[Opening RECORDS FOR THE TASK section]

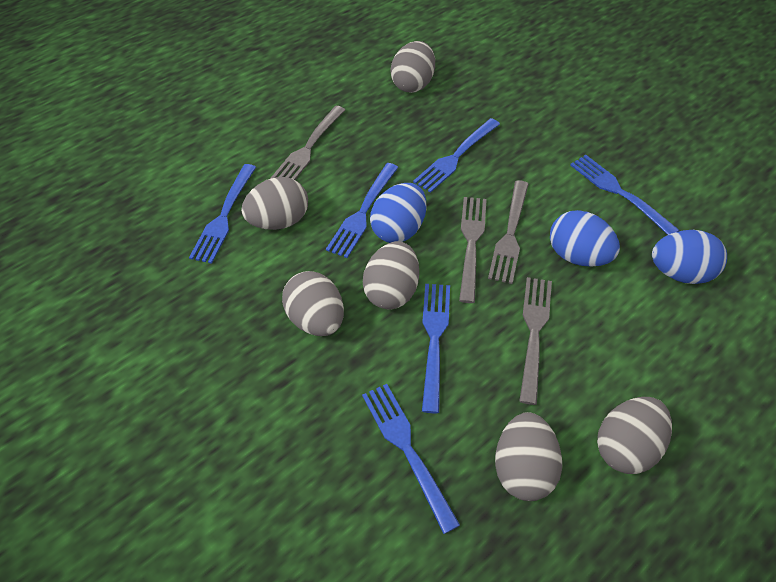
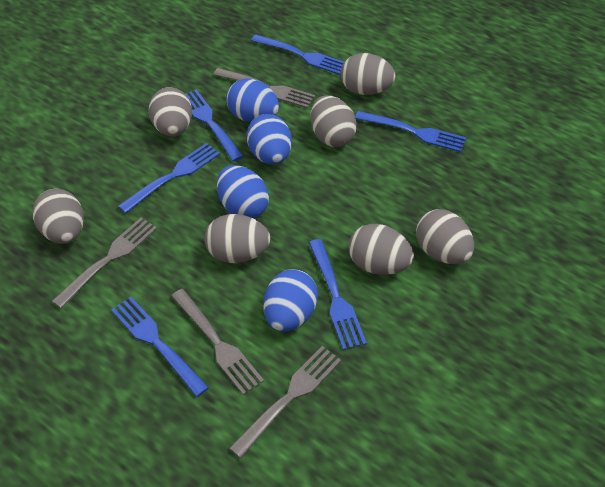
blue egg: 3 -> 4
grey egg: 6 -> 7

[Closing RECORDS FOR THE TASK section]
[Opening RECORDS FOR THE TASK section]

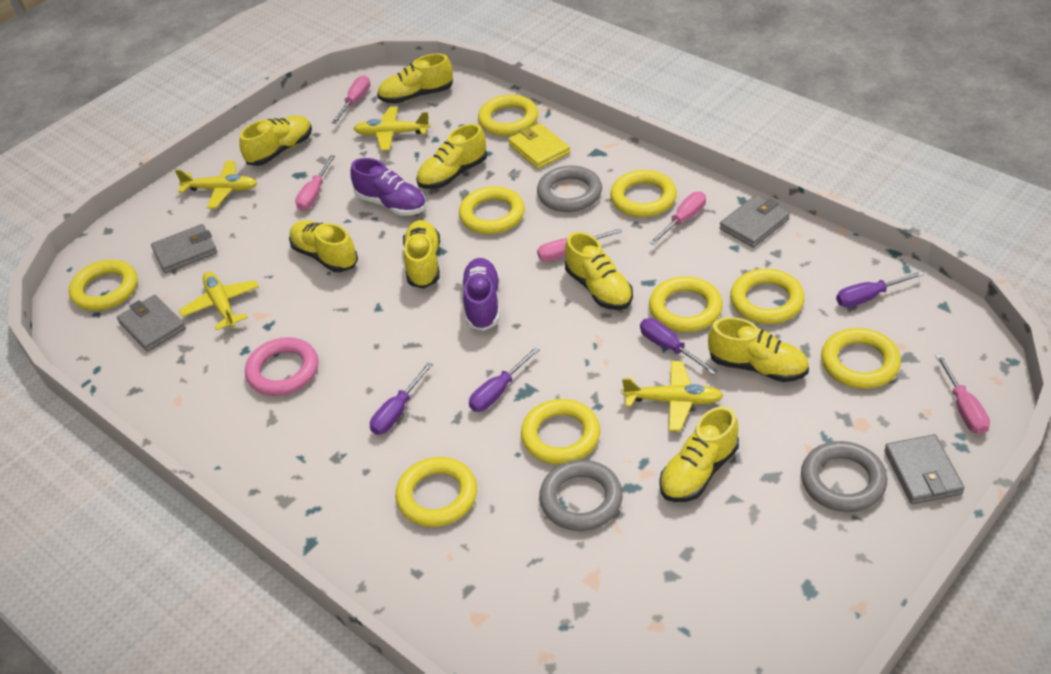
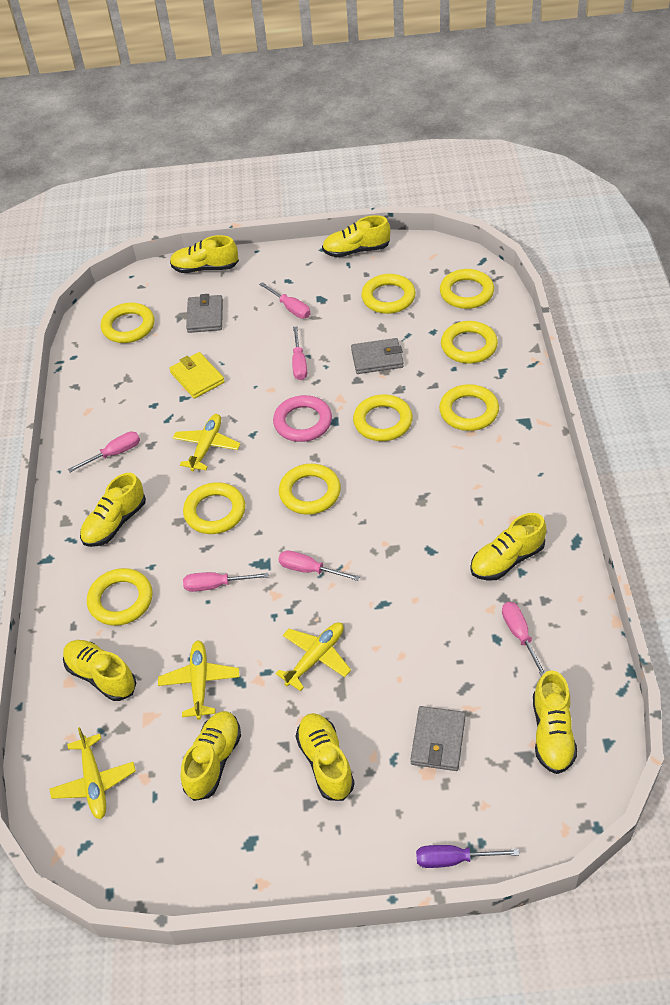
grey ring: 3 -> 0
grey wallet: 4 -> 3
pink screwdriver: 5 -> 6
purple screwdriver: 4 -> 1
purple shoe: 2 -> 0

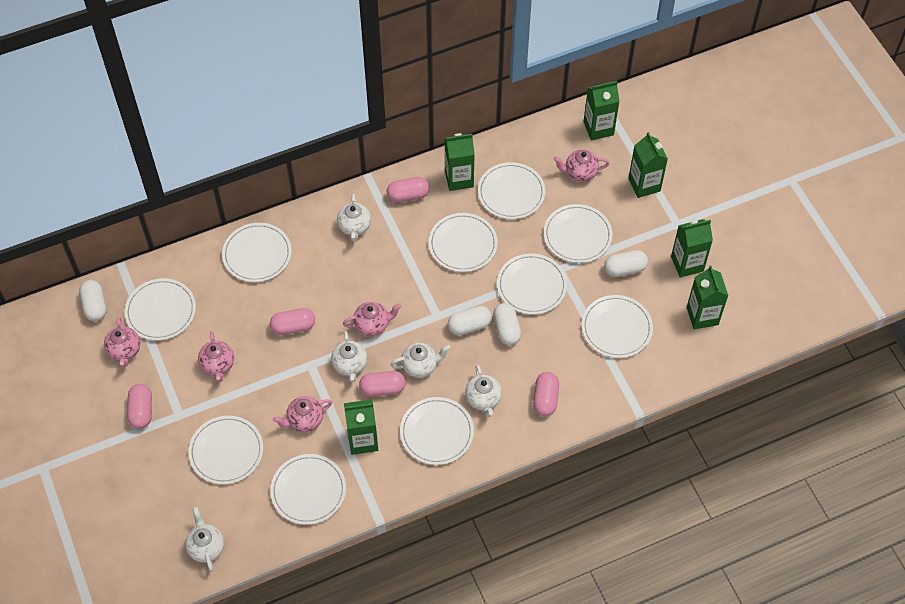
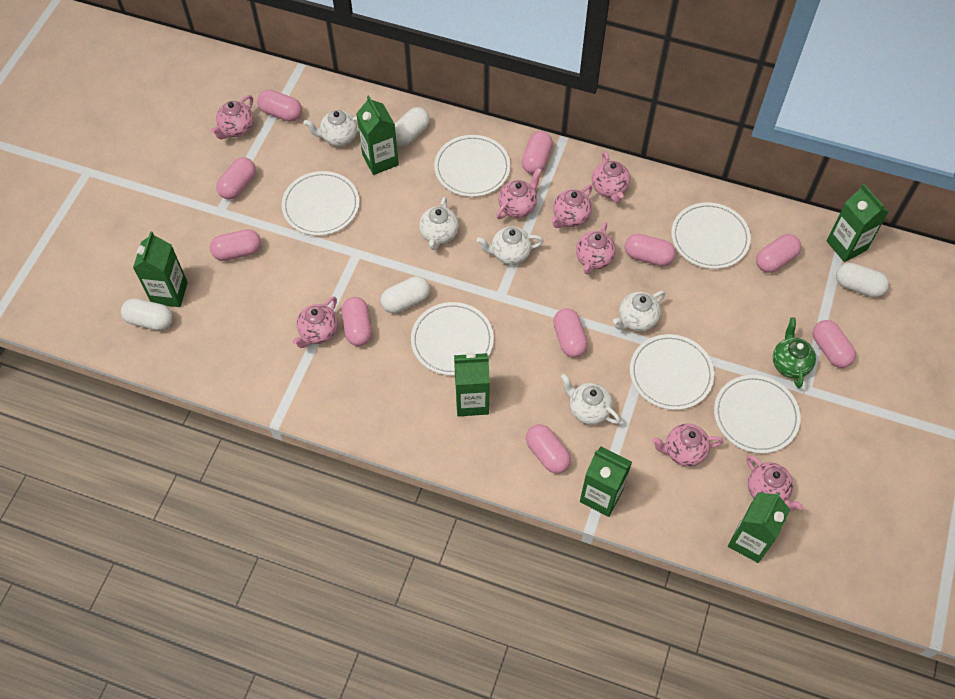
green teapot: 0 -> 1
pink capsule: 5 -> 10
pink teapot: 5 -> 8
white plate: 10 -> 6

[Closing RECORDS FOR THE TASK section]
[Opening RECORDS FOR THE TASK section]

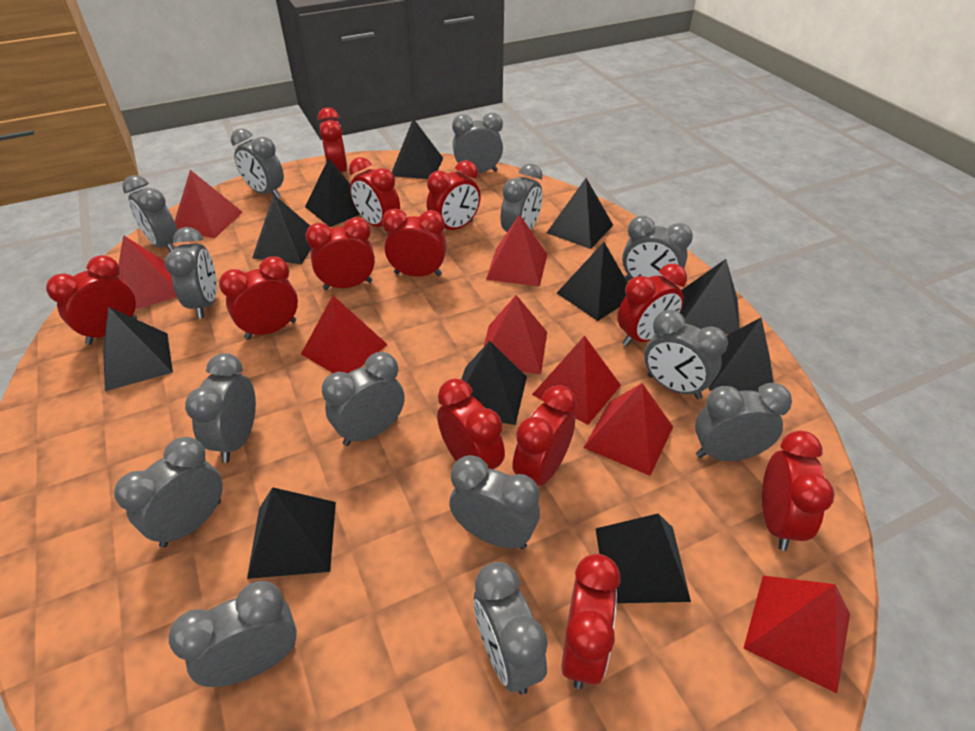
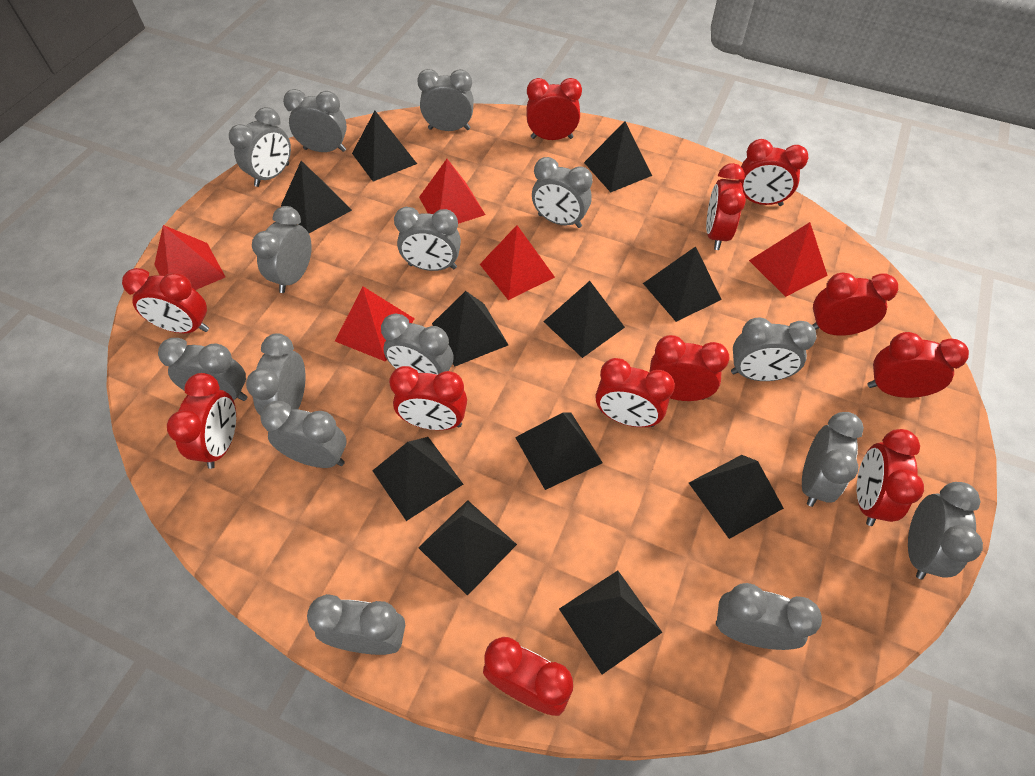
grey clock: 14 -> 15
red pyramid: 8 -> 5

[Closing RECORDS FOR THE TASK section]

PROBLEM TO SOLVE:
Please give the number of lines above that contain the string "pink", and nothing more.

RESPONSE:
3